Stored records
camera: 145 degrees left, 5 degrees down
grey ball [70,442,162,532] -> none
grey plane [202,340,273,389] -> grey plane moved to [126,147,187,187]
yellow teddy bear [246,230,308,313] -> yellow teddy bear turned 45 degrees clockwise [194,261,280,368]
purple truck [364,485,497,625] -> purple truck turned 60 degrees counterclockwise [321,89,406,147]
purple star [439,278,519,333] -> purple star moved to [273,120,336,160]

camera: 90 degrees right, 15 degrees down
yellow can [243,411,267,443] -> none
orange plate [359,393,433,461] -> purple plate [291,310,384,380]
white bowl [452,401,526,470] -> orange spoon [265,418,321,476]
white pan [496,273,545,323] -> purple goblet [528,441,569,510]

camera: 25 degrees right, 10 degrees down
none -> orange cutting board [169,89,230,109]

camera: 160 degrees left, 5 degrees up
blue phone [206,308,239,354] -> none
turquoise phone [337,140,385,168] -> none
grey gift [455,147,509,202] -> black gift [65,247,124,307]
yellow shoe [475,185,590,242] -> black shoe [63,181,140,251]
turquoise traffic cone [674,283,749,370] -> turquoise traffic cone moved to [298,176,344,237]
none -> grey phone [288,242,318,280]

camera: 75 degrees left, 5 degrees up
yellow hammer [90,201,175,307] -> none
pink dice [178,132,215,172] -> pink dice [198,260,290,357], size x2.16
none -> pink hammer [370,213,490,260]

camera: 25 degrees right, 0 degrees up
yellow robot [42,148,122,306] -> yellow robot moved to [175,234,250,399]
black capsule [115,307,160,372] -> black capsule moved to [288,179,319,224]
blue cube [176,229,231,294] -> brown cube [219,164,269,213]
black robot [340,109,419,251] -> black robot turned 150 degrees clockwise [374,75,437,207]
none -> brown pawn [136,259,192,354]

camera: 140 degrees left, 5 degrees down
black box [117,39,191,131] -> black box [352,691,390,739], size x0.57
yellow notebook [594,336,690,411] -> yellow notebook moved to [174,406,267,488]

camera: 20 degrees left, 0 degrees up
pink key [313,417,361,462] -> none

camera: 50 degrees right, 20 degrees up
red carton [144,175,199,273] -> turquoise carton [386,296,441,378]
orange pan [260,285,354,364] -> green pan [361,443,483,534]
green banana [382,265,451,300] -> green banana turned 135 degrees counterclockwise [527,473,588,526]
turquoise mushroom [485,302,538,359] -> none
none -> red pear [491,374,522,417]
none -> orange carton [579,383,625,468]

- _Exercise brief_
From the records above, extract every line exactly as it stands.

- _Answer for this exercise_
camera: 145 degrees left, 5 degrees down
grey ball [70,442,162,532] -> none
grey plane [202,340,273,389] -> grey plane moved to [126,147,187,187]
yellow teddy bear [246,230,308,313] -> yellow teddy bear turned 45 degrees clockwise [194,261,280,368]
purple truck [364,485,497,625] -> purple truck turned 60 degrees counterclockwise [321,89,406,147]
purple star [439,278,519,333] -> purple star moved to [273,120,336,160]

camera: 90 degrees right, 15 degrees down
yellow can [243,411,267,443] -> none
orange plate [359,393,433,461] -> purple plate [291,310,384,380]
white bowl [452,401,526,470] -> orange spoon [265,418,321,476]
white pan [496,273,545,323] -> purple goblet [528,441,569,510]

camera: 25 degrees right, 10 degrees down
none -> orange cutting board [169,89,230,109]

camera: 160 degrees left, 5 degrees up
blue phone [206,308,239,354] -> none
turquoise phone [337,140,385,168] -> none
grey gift [455,147,509,202] -> black gift [65,247,124,307]
yellow shoe [475,185,590,242] -> black shoe [63,181,140,251]
turquoise traffic cone [674,283,749,370] -> turquoise traffic cone moved to [298,176,344,237]
none -> grey phone [288,242,318,280]

camera: 75 degrees left, 5 degrees up
yellow hammer [90,201,175,307] -> none
pink dice [178,132,215,172] -> pink dice [198,260,290,357], size x2.16
none -> pink hammer [370,213,490,260]

camera: 25 degrees right, 0 degrees up
yellow robot [42,148,122,306] -> yellow robot moved to [175,234,250,399]
black capsule [115,307,160,372] -> black capsule moved to [288,179,319,224]
blue cube [176,229,231,294] -> brown cube [219,164,269,213]
black robot [340,109,419,251] -> black robot turned 150 degrees clockwise [374,75,437,207]
none -> brown pawn [136,259,192,354]

camera: 140 degrees left, 5 degrees down
black box [117,39,191,131] -> black box [352,691,390,739], size x0.57
yellow notebook [594,336,690,411] -> yellow notebook moved to [174,406,267,488]

camera: 20 degrees left, 0 degrees up
pink key [313,417,361,462] -> none

camera: 50 degrees right, 20 degrees up
red carton [144,175,199,273] -> turquoise carton [386,296,441,378]
orange pan [260,285,354,364] -> green pan [361,443,483,534]
green banana [382,265,451,300] -> green banana turned 135 degrees counterclockwise [527,473,588,526]
turquoise mushroom [485,302,538,359] -> none
none -> red pear [491,374,522,417]
none -> orange carton [579,383,625,468]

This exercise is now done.